## TASK DETAILS
Down to the last character, write out the records below.

Collected data entries
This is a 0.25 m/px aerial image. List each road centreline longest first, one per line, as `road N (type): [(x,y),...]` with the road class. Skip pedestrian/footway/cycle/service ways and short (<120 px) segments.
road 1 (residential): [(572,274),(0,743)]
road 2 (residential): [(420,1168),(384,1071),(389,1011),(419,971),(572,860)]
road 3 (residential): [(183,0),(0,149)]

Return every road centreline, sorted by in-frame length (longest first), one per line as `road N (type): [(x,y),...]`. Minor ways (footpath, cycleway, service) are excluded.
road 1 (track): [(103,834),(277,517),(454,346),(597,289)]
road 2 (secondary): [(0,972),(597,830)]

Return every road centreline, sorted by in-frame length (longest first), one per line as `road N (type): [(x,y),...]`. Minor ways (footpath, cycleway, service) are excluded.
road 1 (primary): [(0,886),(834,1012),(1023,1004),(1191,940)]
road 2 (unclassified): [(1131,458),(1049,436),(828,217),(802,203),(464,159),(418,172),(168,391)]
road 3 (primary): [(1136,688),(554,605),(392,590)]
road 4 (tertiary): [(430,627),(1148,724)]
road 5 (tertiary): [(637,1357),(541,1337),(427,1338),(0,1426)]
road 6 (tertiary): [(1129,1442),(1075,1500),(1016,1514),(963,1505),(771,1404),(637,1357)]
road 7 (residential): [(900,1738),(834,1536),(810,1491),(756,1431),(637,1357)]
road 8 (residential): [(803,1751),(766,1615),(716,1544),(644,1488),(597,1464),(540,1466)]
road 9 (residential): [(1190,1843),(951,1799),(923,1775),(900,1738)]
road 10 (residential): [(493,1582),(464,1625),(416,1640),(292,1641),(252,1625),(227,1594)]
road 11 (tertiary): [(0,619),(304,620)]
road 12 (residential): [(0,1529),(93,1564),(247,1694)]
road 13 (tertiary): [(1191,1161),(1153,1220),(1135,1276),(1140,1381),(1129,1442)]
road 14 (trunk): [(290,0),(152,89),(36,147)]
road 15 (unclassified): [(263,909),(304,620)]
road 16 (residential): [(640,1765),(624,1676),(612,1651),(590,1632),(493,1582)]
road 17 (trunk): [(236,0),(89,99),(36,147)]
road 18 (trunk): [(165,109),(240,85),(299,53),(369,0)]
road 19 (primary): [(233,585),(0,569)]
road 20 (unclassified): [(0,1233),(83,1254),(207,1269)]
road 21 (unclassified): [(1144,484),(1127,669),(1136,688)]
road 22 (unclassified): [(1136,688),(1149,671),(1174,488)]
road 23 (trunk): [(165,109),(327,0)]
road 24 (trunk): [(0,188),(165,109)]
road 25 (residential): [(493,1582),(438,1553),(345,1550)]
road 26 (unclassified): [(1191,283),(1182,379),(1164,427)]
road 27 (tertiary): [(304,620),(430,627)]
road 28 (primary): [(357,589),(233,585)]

## SOLUTION BELOW
This is a 0.25 m/px aerial image. List each road centreline longest first, one per line, as `road N (type): [(x,y),...]` with the road class. Skip pedestrian/footway/cycle/service ways and short (<120 px) segments.
road 1 (residential): [(572,274),(0,743)]
road 2 (residential): [(420,1168),(384,1071),(389,1011),(419,971),(572,860)]
road 3 (residential): [(183,0),(0,149)]

Return every road centreline, sorted by in-frame length (longest first), one per line as `road N (type): [(x,y),...]`. Minor ways (footpath, cycleway, service) are excluded.
road 1 (track): [(103,834),(277,517),(454,346),(597,289)]
road 2 (secondary): [(0,972),(597,830)]

Return every road centreline, sorted by in-frame length (longest first), one per line as `road N (type): [(x,y),...]`. Minor ways (footpath, cycleway, service) are excluded.
road 1 (primary): [(0,886),(834,1012),(1023,1004),(1191,940)]
road 2 (unclassified): [(1131,458),(1049,436),(828,217),(802,203),(464,159),(418,172),(168,391)]
road 3 (primary): [(1136,688),(554,605),(392,590)]
road 4 (tertiary): [(430,627),(1148,724)]
road 5 (tertiary): [(637,1357),(541,1337),(427,1338),(0,1426)]
road 6 (tertiary): [(1129,1442),(1075,1500),(1016,1514),(963,1505),(771,1404),(637,1357)]
road 7 (residential): [(900,1738),(834,1536),(810,1491),(756,1431),(637,1357)]
road 8 (residential): [(803,1751),(766,1615),(716,1544),(644,1488),(597,1464),(540,1466)]
road 9 (residential): [(1190,1843),(951,1799),(923,1775),(900,1738)]
road 10 (residential): [(493,1582),(464,1625),(416,1640),(292,1641),(252,1625),(227,1594)]
road 11 (tertiary): [(0,619),(304,620)]
road 12 (residential): [(0,1529),(93,1564),(247,1694)]
road 13 (tertiary): [(1191,1161),(1153,1220),(1135,1276),(1140,1381),(1129,1442)]
road 14 (trunk): [(290,0),(152,89),(36,147)]
road 15 (unclassified): [(263,909),(304,620)]
road 16 (residential): [(640,1765),(624,1676),(612,1651),(590,1632),(493,1582)]
road 17 (trunk): [(236,0),(89,99),(36,147)]
road 18 (trunk): [(165,109),(240,85),(299,53),(369,0)]
road 19 (primary): [(233,585),(0,569)]
road 20 (unclassified): [(0,1233),(83,1254),(207,1269)]
road 21 (unclassified): [(1144,484),(1127,669),(1136,688)]
road 22 (unclassified): [(1136,688),(1149,671),(1174,488)]
road 23 (trunk): [(165,109),(327,0)]
road 24 (trunk): [(0,188),(165,109)]
road 25 (residential): [(493,1582),(438,1553),(345,1550)]
road 26 (unclassified): [(1191,283),(1182,379),(1164,427)]
road 27 (tertiary): [(304,620),(430,627)]
road 28 (primary): [(357,589),(233,585)]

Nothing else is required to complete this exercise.